Your assignment: Using the records below, copy exactly the part that opens with the line holding "none -> purple plate D3:D6 level 1" and closes with the line holding "red plate F3 level 2 -> red plate B2 level 2", minus the pictures.

═════ Data provided ═════

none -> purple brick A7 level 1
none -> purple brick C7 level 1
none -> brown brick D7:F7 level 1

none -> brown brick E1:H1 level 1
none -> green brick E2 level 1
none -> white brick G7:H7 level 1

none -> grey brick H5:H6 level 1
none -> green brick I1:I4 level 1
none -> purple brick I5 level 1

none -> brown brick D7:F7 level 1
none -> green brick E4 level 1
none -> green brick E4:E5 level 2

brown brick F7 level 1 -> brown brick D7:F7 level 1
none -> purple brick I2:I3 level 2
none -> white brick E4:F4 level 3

═════
═════ Data provided ═════

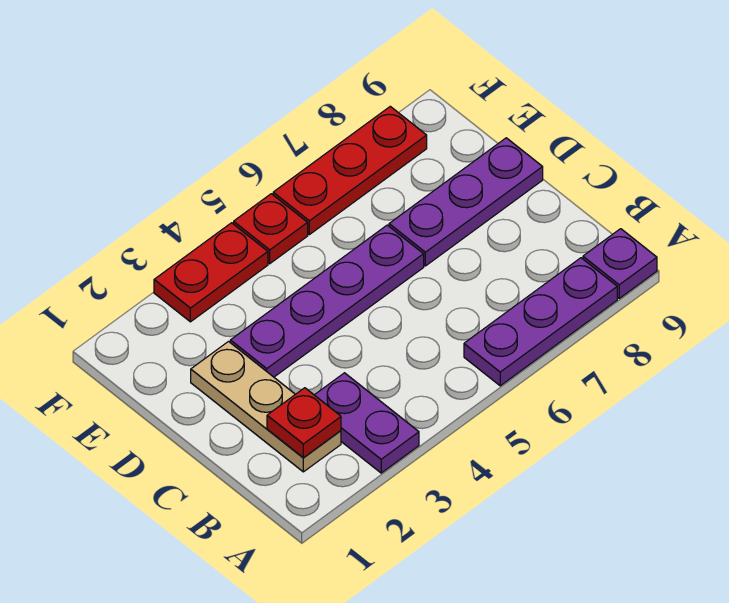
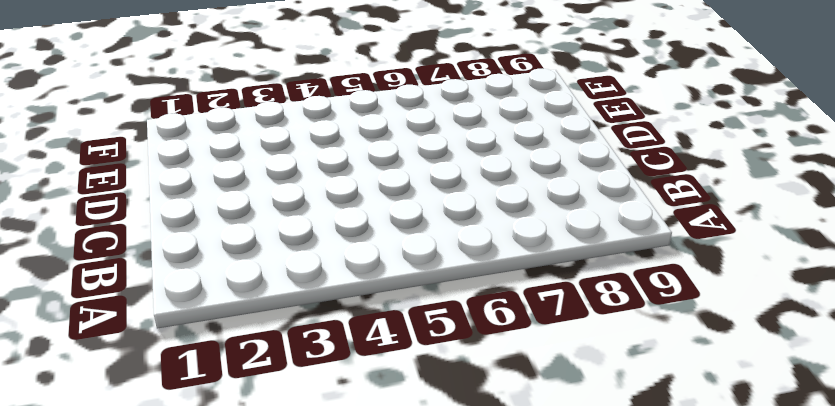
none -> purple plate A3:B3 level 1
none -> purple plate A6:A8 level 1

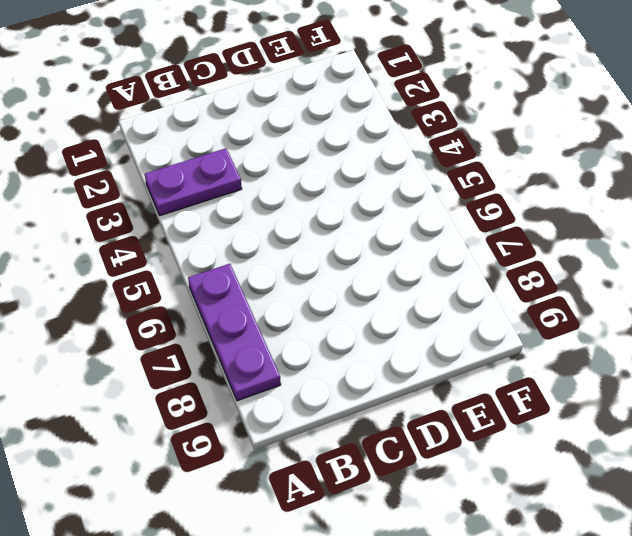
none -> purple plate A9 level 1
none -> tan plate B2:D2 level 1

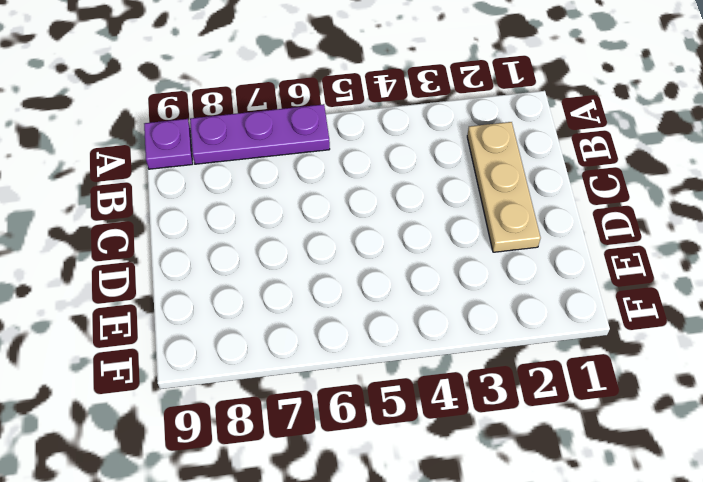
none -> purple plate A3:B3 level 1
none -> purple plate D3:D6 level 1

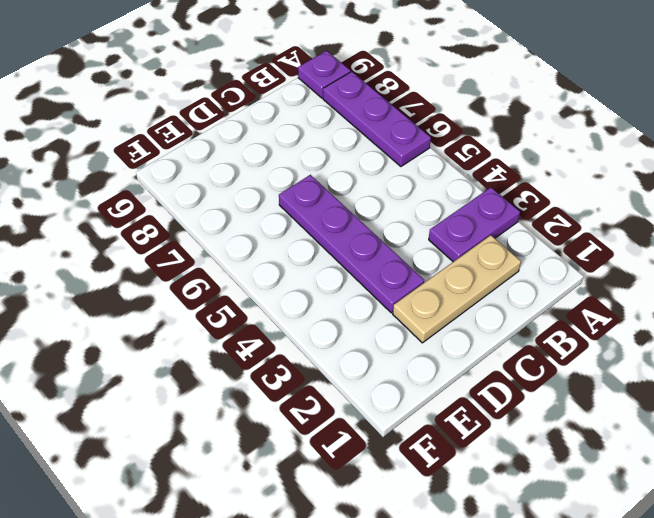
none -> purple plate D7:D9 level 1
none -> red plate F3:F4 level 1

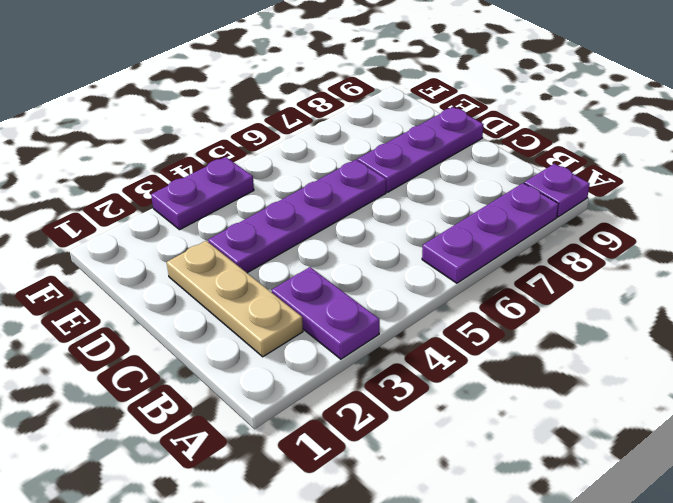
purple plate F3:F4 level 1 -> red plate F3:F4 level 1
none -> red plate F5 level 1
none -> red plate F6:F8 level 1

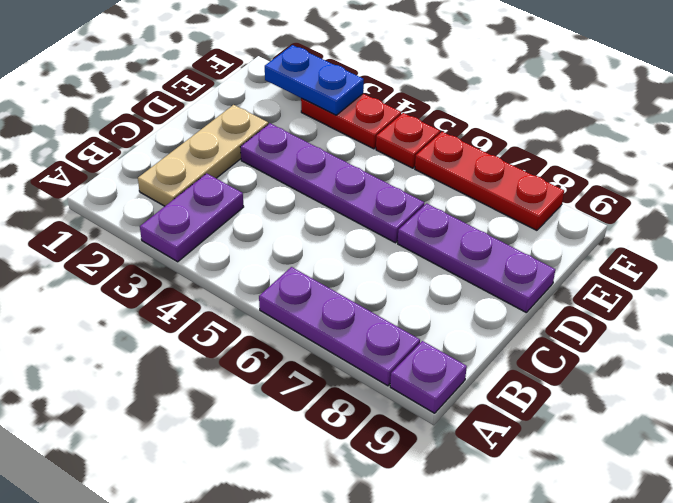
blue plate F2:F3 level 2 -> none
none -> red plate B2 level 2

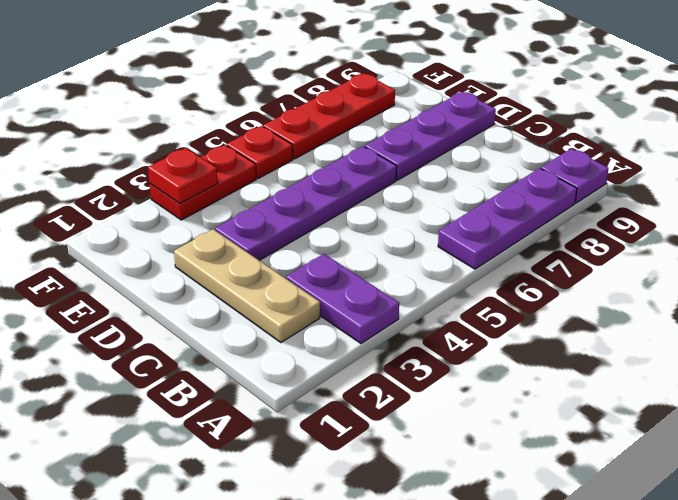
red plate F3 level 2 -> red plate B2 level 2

═════

Answer for this exercise:
none -> purple plate D3:D6 level 1

none -> purple plate D7:D9 level 1
none -> red plate F3:F4 level 1

purple plate F3:F4 level 1 -> red plate F3:F4 level 1
none -> red plate F5 level 1
none -> red plate F6:F8 level 1

blue plate F2:F3 level 2 -> none
none -> red plate B2 level 2

red plate F3 level 2 -> red plate B2 level 2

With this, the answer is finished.